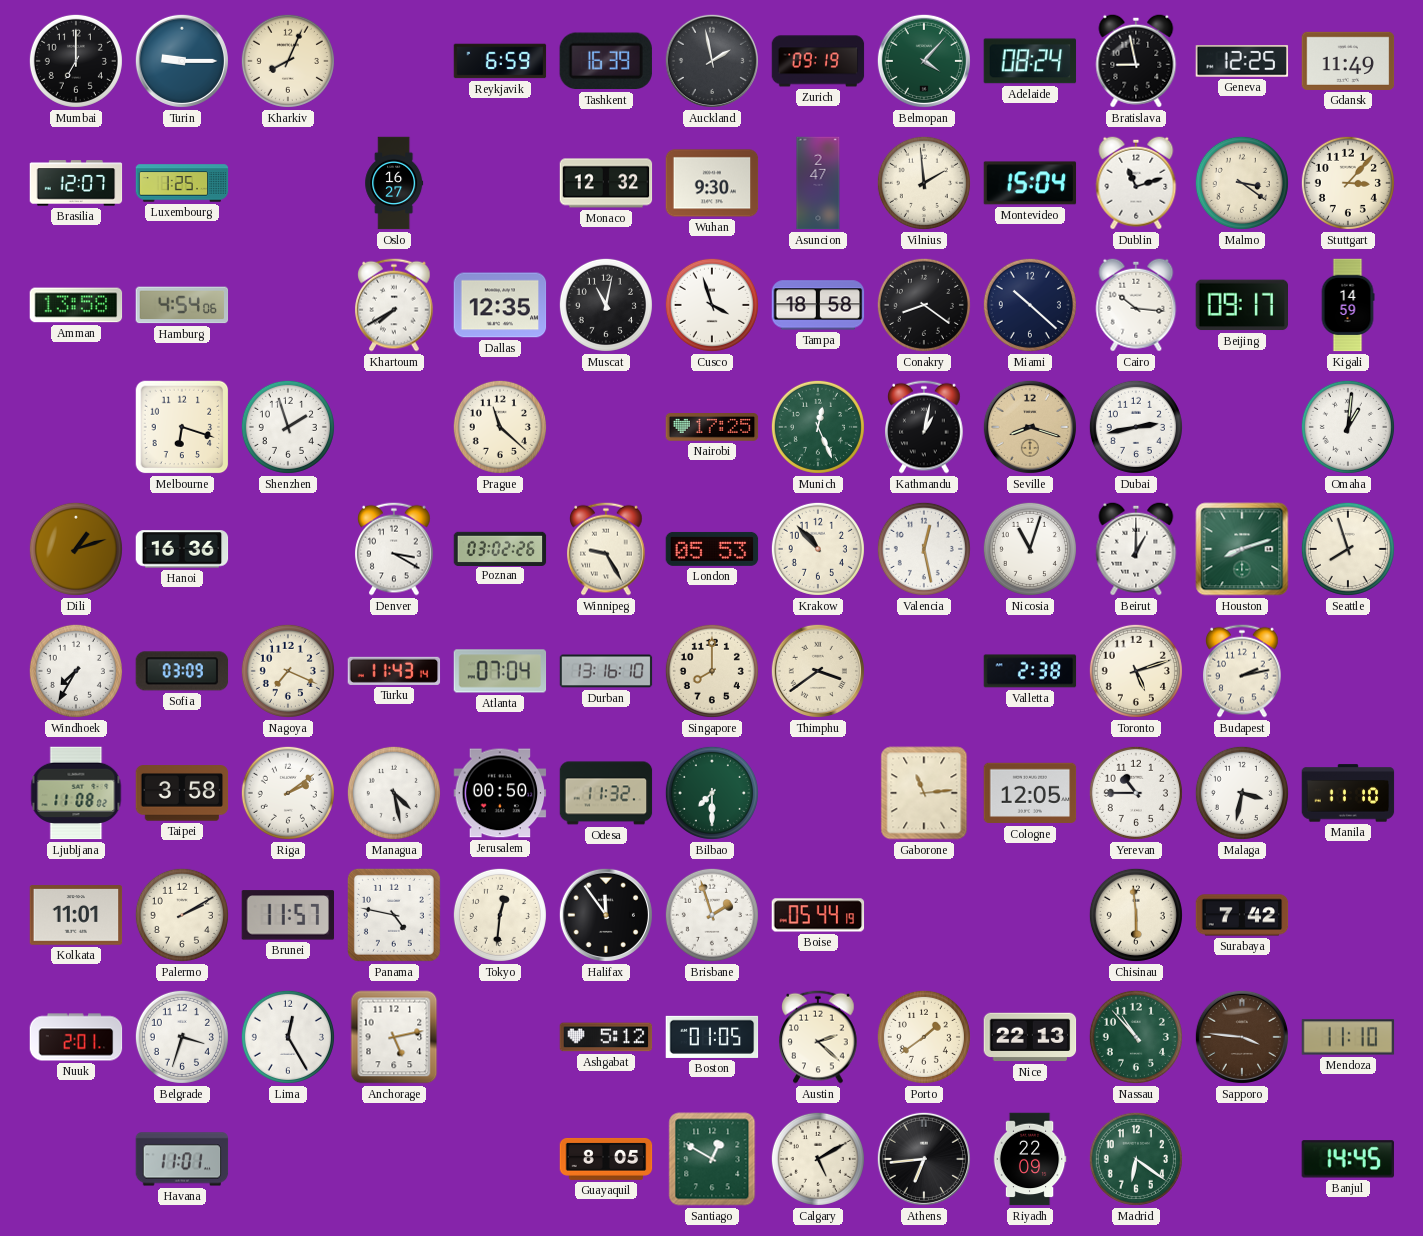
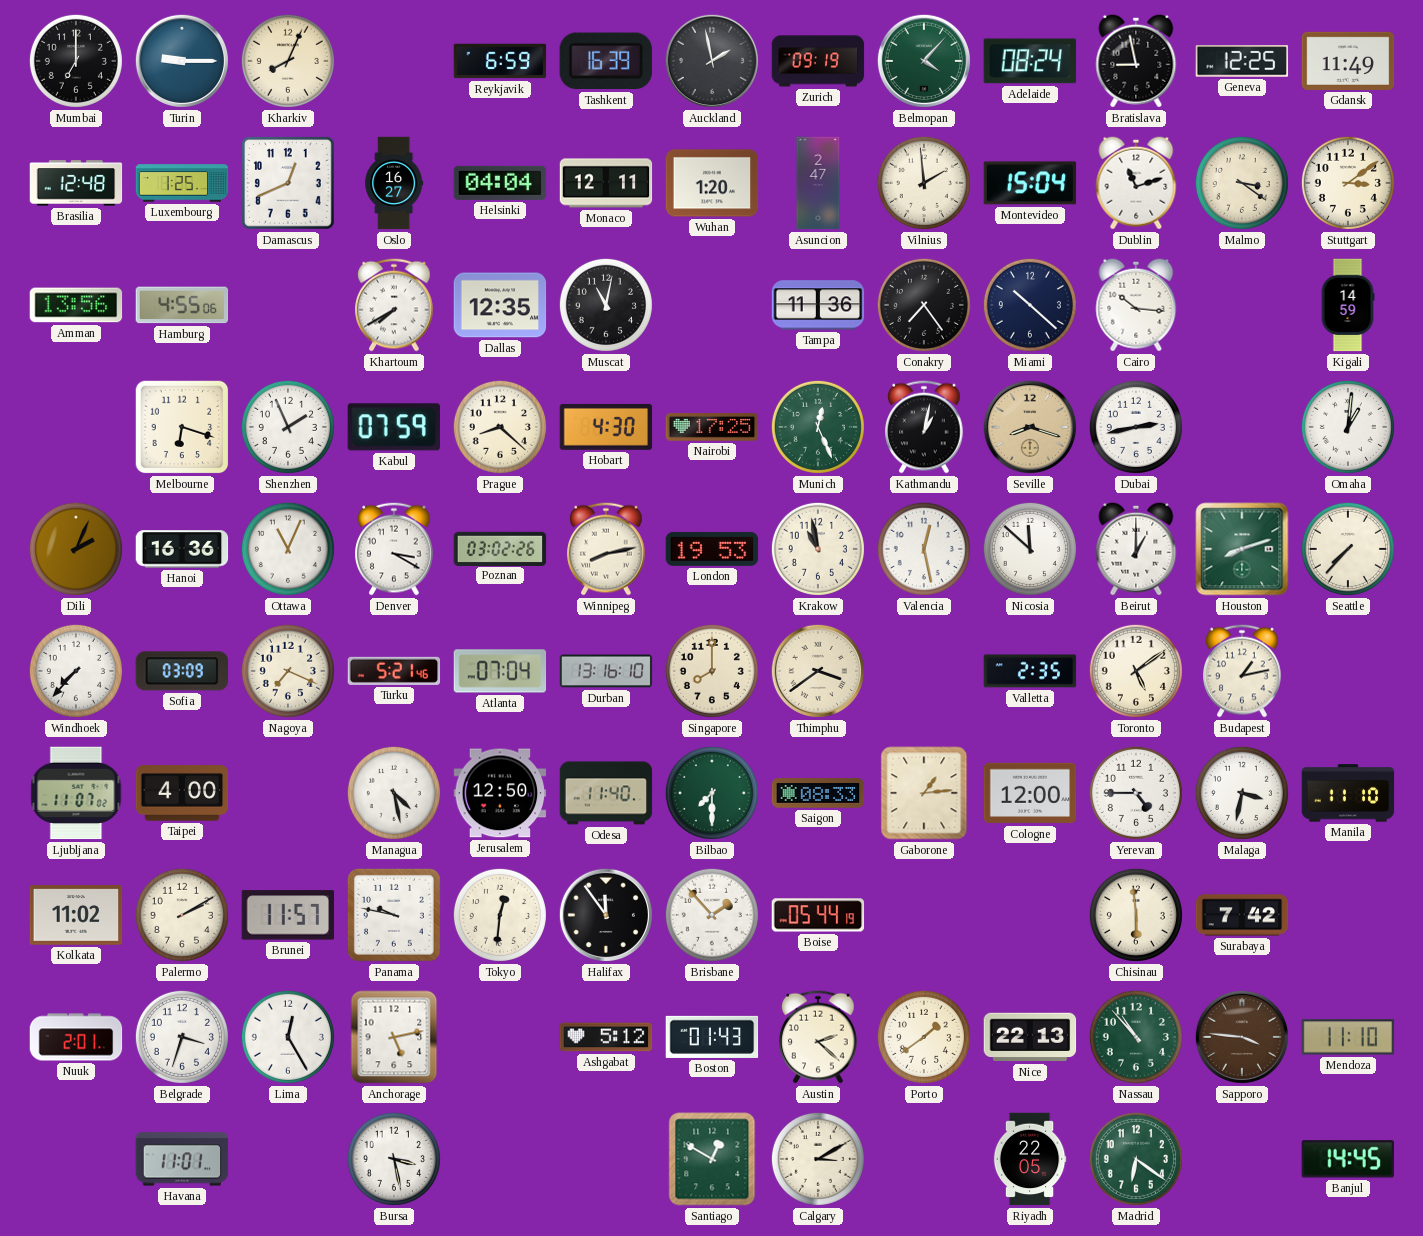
Brasilia: 12:07 -> 12:48
Damascus: none -> 12:41
Helsinki: none -> 04:04
Monaco: 12:32 -> 12:11
Wuhan: 9:30 -> 1:20
Stuttgart: 3:07 -> 3:09
Amman: 13:58 -> 13:56
Hamburg: 4:54 -> 4:55
Cusco: 3:57 -> none
Tampa: 18:58 -> 11:36
Conakry: 8:21 -> 7:24
Beijing: 09:17 -> none
Shenzhen: 1:57 -> 1:56
Kabul: none -> 07:59
Prague: 11:22 -> 8:22
Hobart: none -> 4:30
Dili: 1:12 -> 2:04
Ottawa: none -> 11:04
Winnipeg: 9:25 -> 8:13
London: 05:53 -> 19:53
Krakow: 10:53 -> 10:58
Nicosia: 11:03 -> 11:52
Seattle: 7:57 -> 7:37
Windhoek: 7:35 -> 7:37
Turku: 11:43 -> 5:21
Valletta: 2:38 -> 2:35
Toronto: 5:12 -> 5:09
Budapest: 2:13 -> 1:13
Ljubljana: 11:08 -> 11:07
Taipei: 3:58 -> 4:00
Riga: 2:09 -> none
Jerusalem: 00:50 -> 12:50
Odesa: 11:32 -> 11:40
Saigon: none -> 08:33
Gaborone: 11:14 -> 1:14
Cologne: 12:05 -> 12:00
Yerevan: 10:45 -> 4:45
Kolkata: 11:01 -> 11:02
Panama: 4:47 -> 9:47
Brisbane: 1:57 -> 1:53
Boston: 01:05 -> 01:43
Bursa: none -> 3:28
Guayaquil: 8:05 -> none
Calgary: 5:10 -> 3:10
Athens: 6:44 -> none
Riyadh: 22:09 -> 22:05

· · · ·

_WRITTEN PROBLEM_
Please set down the items above again exactly, every line of them, and leave the pictures out of your answer.

_ANSWER FOR THE TASK_
Brasilia: 12:07 -> 12:48
Damascus: none -> 12:41
Helsinki: none -> 04:04
Monaco: 12:32 -> 12:11
Wuhan: 9:30 -> 1:20
Stuttgart: 3:07 -> 3:09
Amman: 13:58 -> 13:56
Hamburg: 4:54 -> 4:55
Cusco: 3:57 -> none
Tampa: 18:58 -> 11:36
Conakry: 8:21 -> 7:24
Beijing: 09:17 -> none
Shenzhen: 1:57 -> 1:56
Kabul: none -> 07:59
Prague: 11:22 -> 8:22
Hobart: none -> 4:30
Dili: 1:12 -> 2:04
Ottawa: none -> 11:04
Winnipeg: 9:25 -> 8:13
London: 05:53 -> 19:53
Krakow: 10:53 -> 10:58
Nicosia: 11:03 -> 11:52
Seattle: 7:57 -> 7:37
Windhoek: 7:35 -> 7:37
Turku: 11:43 -> 5:21
Valletta: 2:38 -> 2:35
Toronto: 5:12 -> 5:09
Budapest: 2:13 -> 1:13
Ljubljana: 11:08 -> 11:07
Taipei: 3:58 -> 4:00
Riga: 2:09 -> none
Jerusalem: 00:50 -> 12:50
Odesa: 11:32 -> 11:40
Saigon: none -> 08:33
Gaborone: 11:14 -> 1:14
Cologne: 12:05 -> 12:00
Yerevan: 10:45 -> 4:45
Kolkata: 11:01 -> 11:02
Panama: 4:47 -> 9:47
Brisbane: 1:57 -> 1:53
Boston: 01:05 -> 01:43
Bursa: none -> 3:28
Guayaquil: 8:05 -> none
Calgary: 5:10 -> 3:10
Athens: 6:44 -> none
Riyadh: 22:09 -> 22:05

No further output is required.